WHAT IS BEING ASKED -
Retrieve all lines below that have the string "paint".

GIVEN ENTRIES -
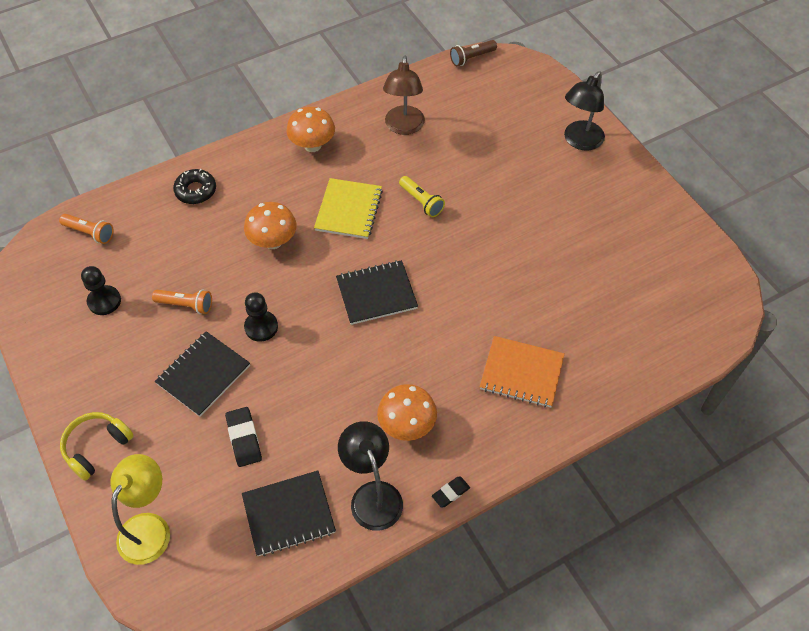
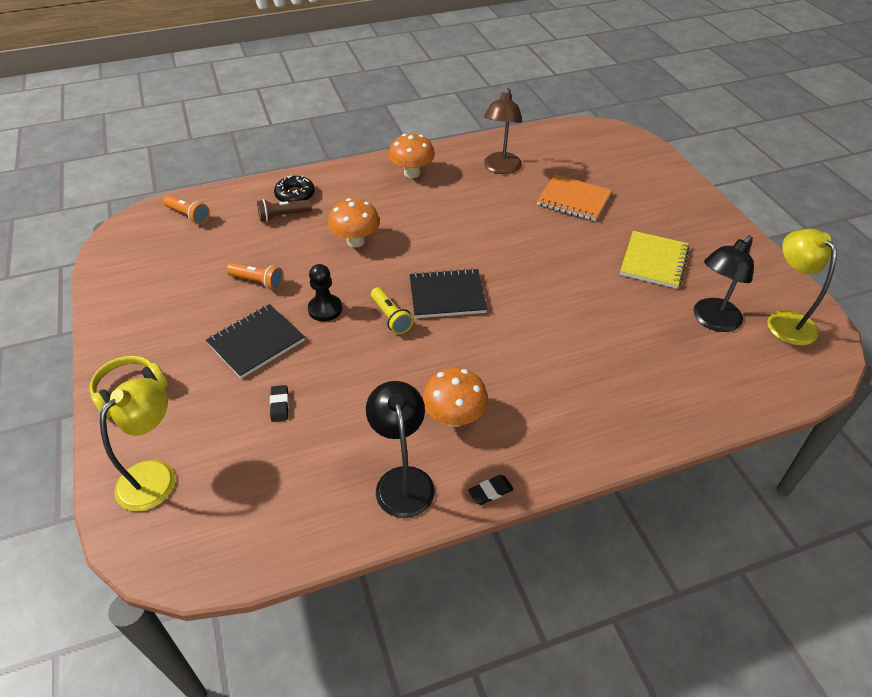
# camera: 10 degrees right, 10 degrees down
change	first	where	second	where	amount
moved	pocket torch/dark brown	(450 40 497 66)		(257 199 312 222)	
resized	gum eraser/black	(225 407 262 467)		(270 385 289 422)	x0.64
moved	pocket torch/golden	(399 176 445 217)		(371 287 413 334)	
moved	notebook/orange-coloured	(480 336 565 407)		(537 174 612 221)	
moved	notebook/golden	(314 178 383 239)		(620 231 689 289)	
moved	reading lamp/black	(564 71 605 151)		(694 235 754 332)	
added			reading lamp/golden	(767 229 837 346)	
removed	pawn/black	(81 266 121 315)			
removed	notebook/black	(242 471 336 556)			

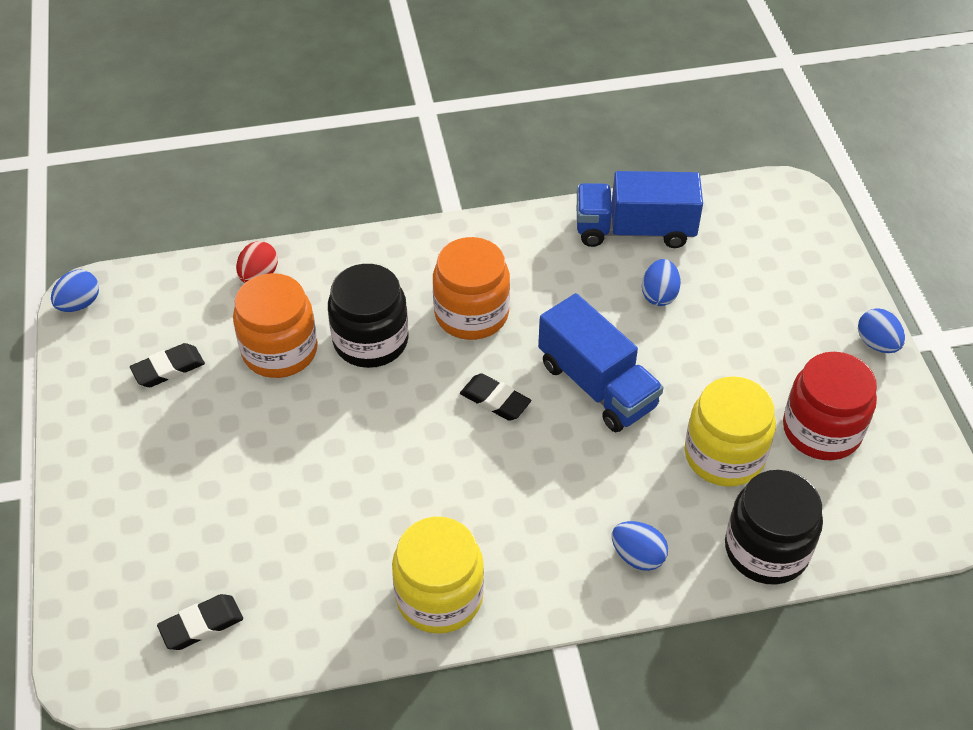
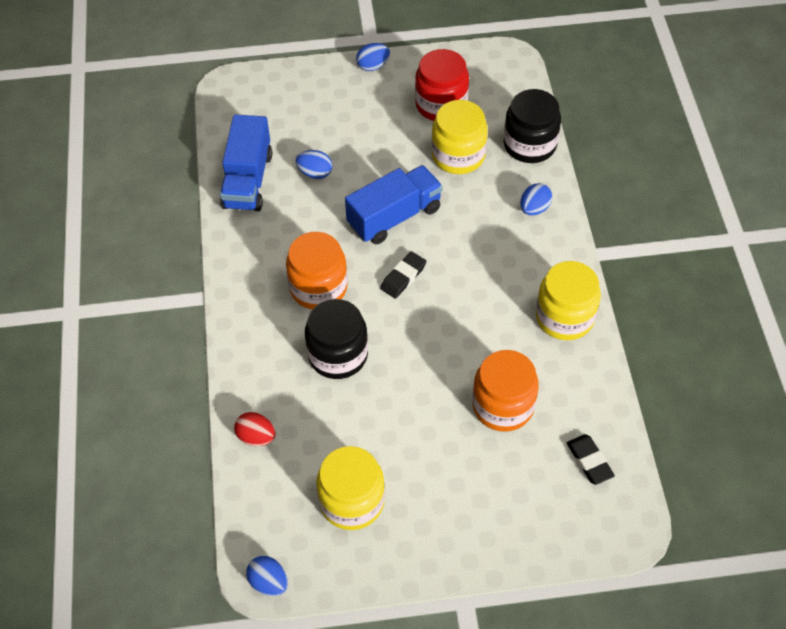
# camera: 85 degrees left, 5 degrees up
change	first	where	second	where	amount
replaced	gum eraser/black	(130 343 205 387)	jar/golden	(316 446 385 530)	
moved	jar/orange-coloured	(233 273 318 378)		(472 350 539 432)	

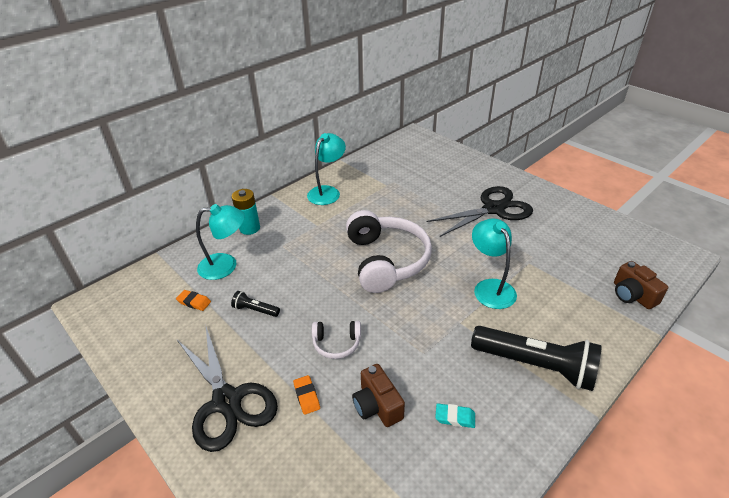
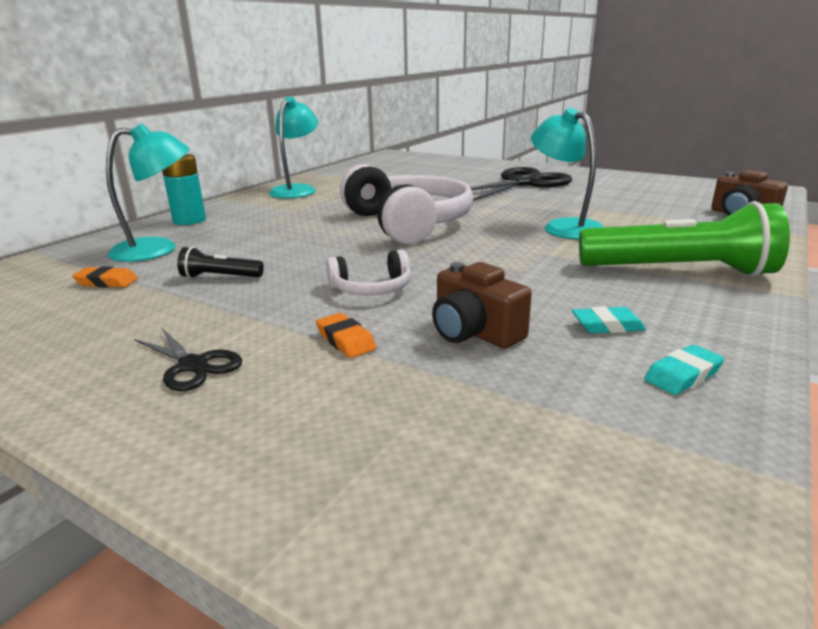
# camera: 15 degrees left, 15 degrees down
change	first	where	second	where	amount
resized	shears/black	(177 327 278 452)		(134 328 242 391)	x0.47
recoloured	pocket torch/black	(471 326 602 391)	pocket torch/emerald	(579 201 790 277)	
added			gum eraser/teal	(644 345 724 395)	

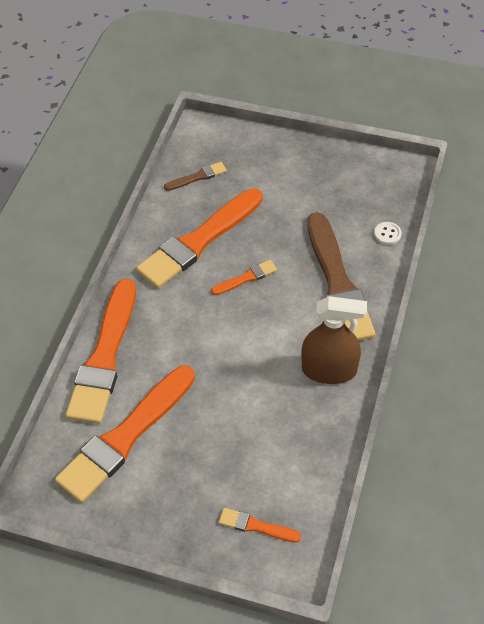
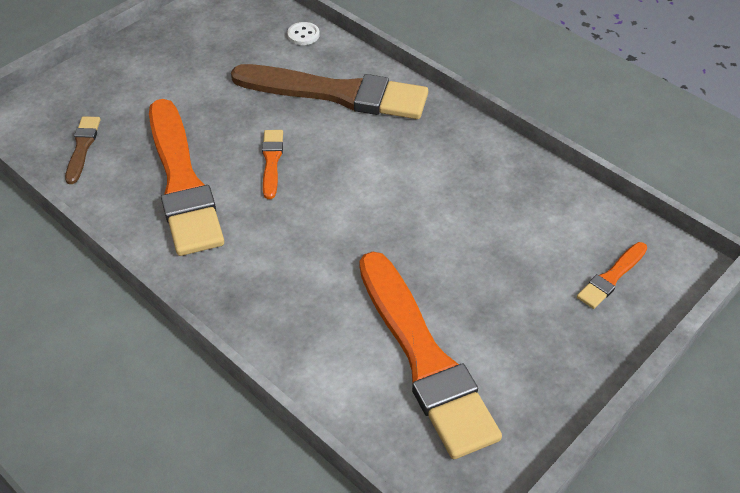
# camera: 65 degrees left, 5 degrees down
change	first	where	second	where	amount
removed	paint brush/orange-coloured	(66 279 136 424)			
removed	spray bottle/dark brown	(301 296 367 384)			

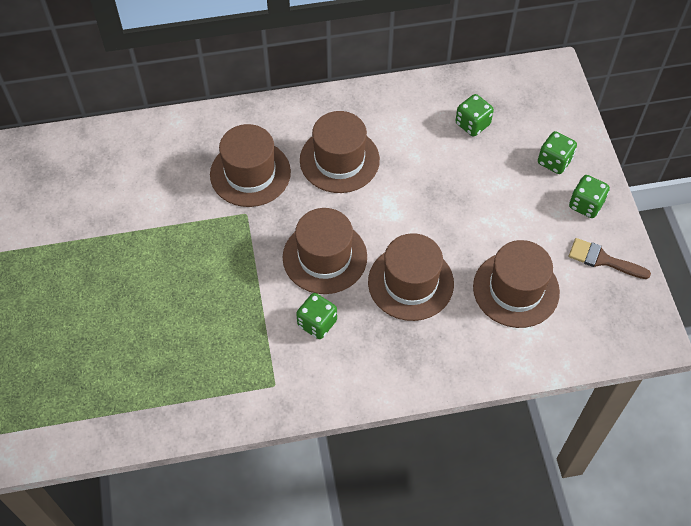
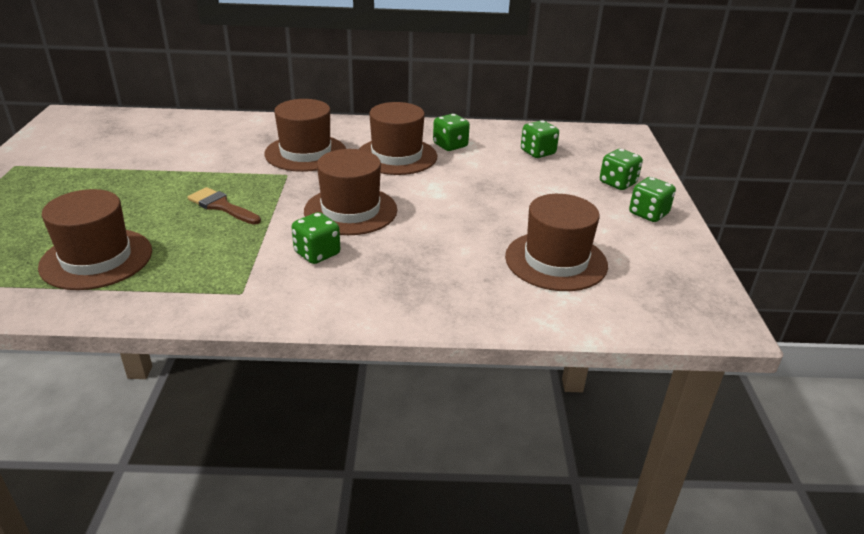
# camera: 10 degrees right, 25 degrees down
change	first	where	second	where	amount
moved	hat/dark brown	(368 233 454 321)		(38 189 152 290)	
moved	paint brush/dark brown	(569 238 651 279)		(187 187 261 225)	
added			game die/emerald	(433 114 470 151)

ANSWER BELOW -
removed	paint brush/orange-coloured	(66 279 136 424)			
moved	paint brush/dark brown	(569 238 651 279)		(187 187 261 225)	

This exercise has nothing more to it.